*INSTRUCTIONS TO FOLLOW*: Set down, character for character, everything in the records below from the line holding "C2: 100pF (0V, N006) -> 12pF (0V, N006)" down to the line holding "XT1: 6MHz (N006, N009) -> 6MHz (IC1/OA, N006)", and no other line.

*DATA EXTRACTS*:

::::::::::

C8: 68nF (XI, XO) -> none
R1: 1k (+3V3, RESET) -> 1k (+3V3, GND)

::::::::::

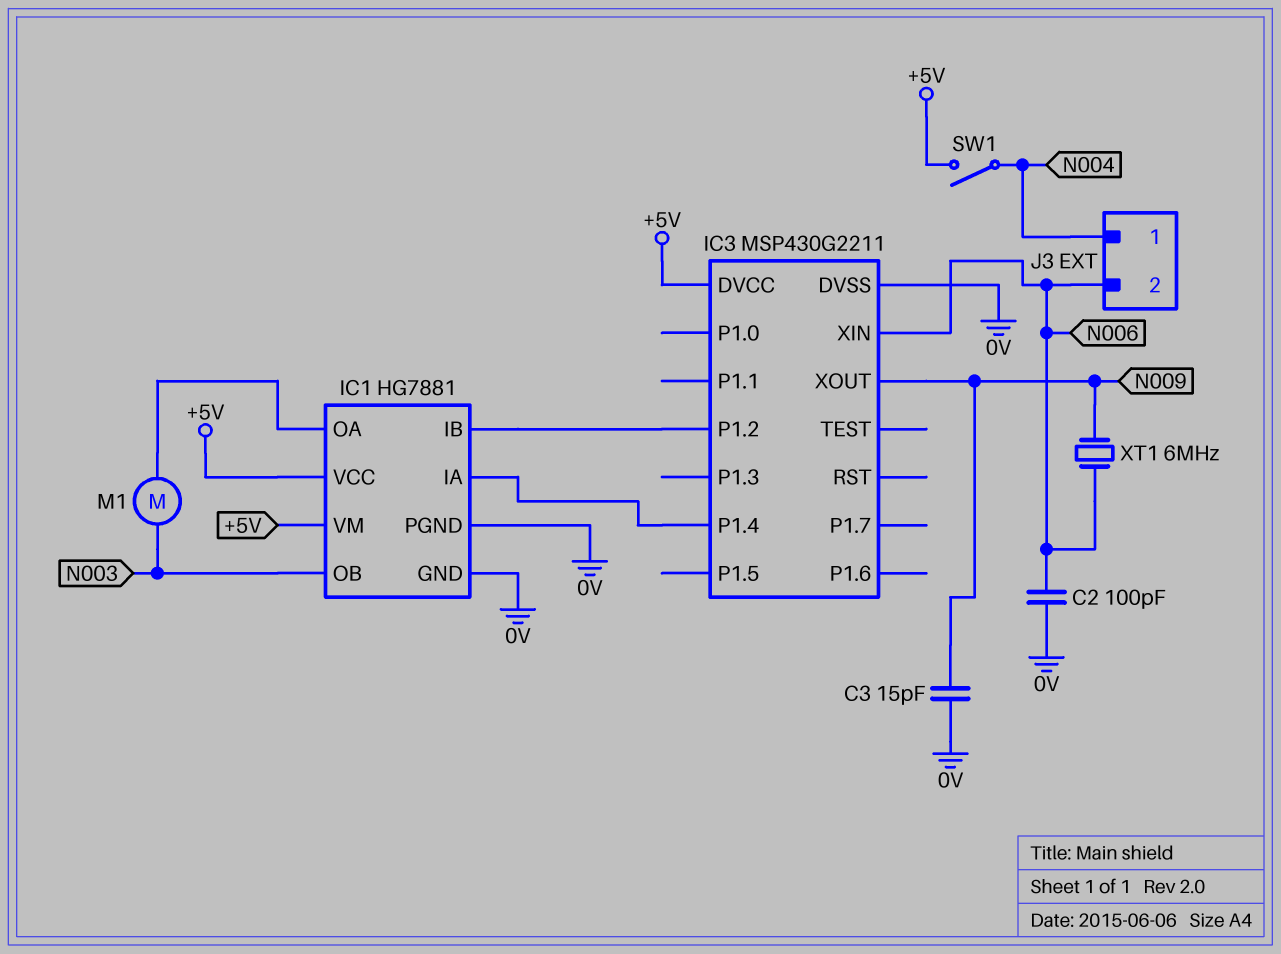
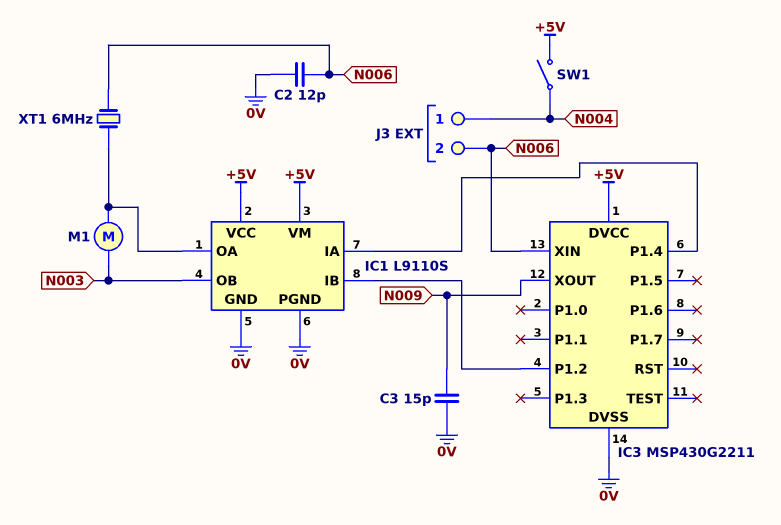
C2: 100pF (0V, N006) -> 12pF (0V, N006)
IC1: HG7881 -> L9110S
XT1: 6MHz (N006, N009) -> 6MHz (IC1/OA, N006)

::::::::::

*RESPONSE FOR THIS EXERCISE*:
C2: 100pF (0V, N006) -> 12pF (0V, N006)
IC1: HG7881 -> L9110S
XT1: 6MHz (N006, N009) -> 6MHz (IC1/OA, N006)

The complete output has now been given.